### Problem details
What is the number of lines in the entries below that include the word "plus"? Provide the number only.

### Excerpted data
---------------
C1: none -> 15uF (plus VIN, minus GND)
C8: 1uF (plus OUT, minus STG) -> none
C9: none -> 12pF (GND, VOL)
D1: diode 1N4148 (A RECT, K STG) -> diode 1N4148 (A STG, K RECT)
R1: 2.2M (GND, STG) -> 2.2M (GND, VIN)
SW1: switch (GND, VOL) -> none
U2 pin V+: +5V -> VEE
---------------
### Result for this exercise
2